What the task requires: Transcribe the records below exactly as they appear.

Records shown:
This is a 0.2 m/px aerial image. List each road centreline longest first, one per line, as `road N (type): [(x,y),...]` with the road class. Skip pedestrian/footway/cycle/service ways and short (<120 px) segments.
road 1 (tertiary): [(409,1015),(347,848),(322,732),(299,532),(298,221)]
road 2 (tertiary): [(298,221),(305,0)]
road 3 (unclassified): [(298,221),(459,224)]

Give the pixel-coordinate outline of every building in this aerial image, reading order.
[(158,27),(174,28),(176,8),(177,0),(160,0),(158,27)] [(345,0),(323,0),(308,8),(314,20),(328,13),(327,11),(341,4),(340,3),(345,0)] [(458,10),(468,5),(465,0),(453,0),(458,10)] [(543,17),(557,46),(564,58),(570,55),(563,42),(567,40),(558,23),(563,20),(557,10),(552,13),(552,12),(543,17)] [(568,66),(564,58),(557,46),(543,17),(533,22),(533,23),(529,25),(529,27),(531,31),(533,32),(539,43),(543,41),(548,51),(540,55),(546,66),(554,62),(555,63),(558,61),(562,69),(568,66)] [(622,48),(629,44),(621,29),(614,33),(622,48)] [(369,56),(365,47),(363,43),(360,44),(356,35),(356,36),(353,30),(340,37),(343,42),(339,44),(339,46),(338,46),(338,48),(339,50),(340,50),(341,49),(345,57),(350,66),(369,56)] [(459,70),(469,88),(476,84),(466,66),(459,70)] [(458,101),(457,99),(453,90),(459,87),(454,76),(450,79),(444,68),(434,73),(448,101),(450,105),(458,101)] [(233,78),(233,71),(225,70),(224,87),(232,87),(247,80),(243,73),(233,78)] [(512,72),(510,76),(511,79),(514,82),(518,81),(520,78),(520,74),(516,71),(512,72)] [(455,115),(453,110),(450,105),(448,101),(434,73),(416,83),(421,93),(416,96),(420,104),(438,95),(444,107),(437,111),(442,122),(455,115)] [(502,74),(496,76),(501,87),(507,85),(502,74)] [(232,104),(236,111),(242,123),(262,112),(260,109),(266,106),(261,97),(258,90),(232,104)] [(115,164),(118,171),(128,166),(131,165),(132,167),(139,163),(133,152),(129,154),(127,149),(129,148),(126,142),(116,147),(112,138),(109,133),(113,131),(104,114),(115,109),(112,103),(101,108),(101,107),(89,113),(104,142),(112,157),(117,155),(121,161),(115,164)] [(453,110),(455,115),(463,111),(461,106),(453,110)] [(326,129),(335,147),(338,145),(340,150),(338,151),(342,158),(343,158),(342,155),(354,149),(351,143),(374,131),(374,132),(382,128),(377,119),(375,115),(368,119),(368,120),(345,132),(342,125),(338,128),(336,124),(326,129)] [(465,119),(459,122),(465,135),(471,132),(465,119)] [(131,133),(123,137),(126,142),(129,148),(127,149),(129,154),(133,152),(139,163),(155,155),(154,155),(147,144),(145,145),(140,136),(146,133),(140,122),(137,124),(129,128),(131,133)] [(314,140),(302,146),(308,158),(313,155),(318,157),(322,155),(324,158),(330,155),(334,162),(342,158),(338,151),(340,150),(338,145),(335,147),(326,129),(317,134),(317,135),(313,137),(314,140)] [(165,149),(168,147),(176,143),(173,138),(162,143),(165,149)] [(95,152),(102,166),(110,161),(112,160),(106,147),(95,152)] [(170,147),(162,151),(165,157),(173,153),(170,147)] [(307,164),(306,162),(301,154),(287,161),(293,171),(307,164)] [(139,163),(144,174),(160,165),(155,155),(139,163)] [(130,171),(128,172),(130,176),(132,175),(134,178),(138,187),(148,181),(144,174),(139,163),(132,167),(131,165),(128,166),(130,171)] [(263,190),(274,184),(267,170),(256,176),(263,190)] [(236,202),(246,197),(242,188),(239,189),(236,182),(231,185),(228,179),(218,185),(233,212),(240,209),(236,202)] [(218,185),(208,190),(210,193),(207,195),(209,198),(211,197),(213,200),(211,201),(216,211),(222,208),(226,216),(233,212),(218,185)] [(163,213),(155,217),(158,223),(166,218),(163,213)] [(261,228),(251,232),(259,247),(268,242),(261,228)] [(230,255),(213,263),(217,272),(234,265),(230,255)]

Solution to the problem:
This is a 0.2 m/px aerial image. List each road centreline longest first, one per line, as `road N (type): [(x,y),...]` with the road class. Skip pedestrian/footway/cycle/service ways and short (<120 px) segments.
road 1 (tertiary): [(409,1015),(347,848),(322,732),(299,532),(298,221)]
road 2 (tertiary): [(298,221),(305,0)]
road 3 (unclassified): [(298,221),(459,224)]

Give the pixel-coordinate outline of every building in this aerial image, reading order.
[(158,27),(174,28),(176,8),(177,0),(160,0),(158,27)] [(345,0),(323,0),(308,8),(314,20),(328,13),(327,11),(341,4),(340,3),(345,0)] [(458,10),(468,5),(465,0),(453,0),(458,10)] [(543,17),(557,46),(564,58),(570,55),(563,42),(567,40),(558,23),(563,20),(557,10),(552,13),(552,12),(543,17)] [(568,66),(564,58),(557,46),(543,17),(533,22),(533,23),(529,25),(529,27),(531,31),(533,32),(539,43),(543,41),(548,51),(540,55),(546,66),(554,62),(555,63),(558,61),(562,69),(568,66)] [(622,48),(629,44),(621,29),(614,33),(622,48)] [(369,56),(365,47),(363,43),(360,44),(356,35),(356,36),(353,30),(340,37),(343,42),(339,44),(339,46),(338,46),(338,48),(339,50),(340,50),(341,49),(345,57),(350,66),(369,56)] [(459,70),(469,88),(476,84),(466,66),(459,70)] [(458,101),(457,99),(453,90),(459,87),(454,76),(450,79),(444,68),(434,73),(448,101),(450,105),(458,101)] [(233,78),(233,71),(225,70),(224,87),(232,87),(247,80),(243,73),(233,78)] [(512,72),(510,76),(511,79),(514,82),(518,81),(520,78),(520,74),(516,71),(512,72)] [(455,115),(453,110),(450,105),(448,101),(434,73),(416,83),(421,93),(416,96),(420,104),(438,95),(444,107),(437,111),(442,122),(455,115)] [(502,74),(496,76),(501,87),(507,85),(502,74)] [(232,104),(236,111),(242,123),(262,112),(260,109),(266,106),(261,97),(258,90),(232,104)] [(115,164),(118,171),(128,166),(131,165),(132,167),(139,163),(133,152),(129,154),(127,149),(129,148),(126,142),(116,147),(112,138),(109,133),(113,131),(104,114),(115,109),(112,103),(101,108),(101,107),(89,113),(104,142),(112,157),(117,155),(121,161),(115,164)] [(453,110),(455,115),(463,111),(461,106),(453,110)] [(326,129),(335,147),(338,145),(340,150),(338,151),(342,158),(343,158),(342,155),(354,149),(351,143),(374,131),(374,132),(382,128),(377,119),(375,115),(368,119),(368,120),(345,132),(342,125),(338,128),(336,124),(326,129)] [(465,119),(459,122),(465,135),(471,132),(465,119)] [(131,133),(123,137),(126,142),(129,148),(127,149),(129,154),(133,152),(139,163),(155,155),(154,155),(147,144),(145,145),(140,136),(146,133),(140,122),(137,124),(129,128),(131,133)] [(314,140),(302,146),(308,158),(313,155),(318,157),(322,155),(324,158),(330,155),(334,162),(342,158),(338,151),(340,150),(338,145),(335,147),(326,129),(317,134),(317,135),(313,137),(314,140)] [(165,149),(168,147),(176,143),(173,138),(162,143),(165,149)] [(95,152),(102,166),(110,161),(112,160),(106,147),(95,152)] [(170,147),(162,151),(165,157),(173,153),(170,147)] [(307,164),(306,162),(301,154),(287,161),(293,171),(307,164)] [(139,163),(144,174),(160,165),(155,155),(139,163)] [(130,171),(128,172),(130,176),(132,175),(134,178),(138,187),(148,181),(144,174),(139,163),(132,167),(131,165),(128,166),(130,171)] [(263,190),(274,184),(267,170),(256,176),(263,190)] [(236,202),(246,197),(242,188),(239,189),(236,182),(231,185),(228,179),(218,185),(233,212),(240,209),(236,202)] [(218,185),(208,190),(210,193),(207,195),(209,198),(211,197),(213,200),(211,201),(216,211),(222,208),(226,216),(233,212),(218,185)] [(163,213),(155,217),(158,223),(166,218),(163,213)] [(261,228),(251,232),(259,247),(268,242),(261,228)] [(230,255),(213,263),(217,272),(234,265),(230,255)]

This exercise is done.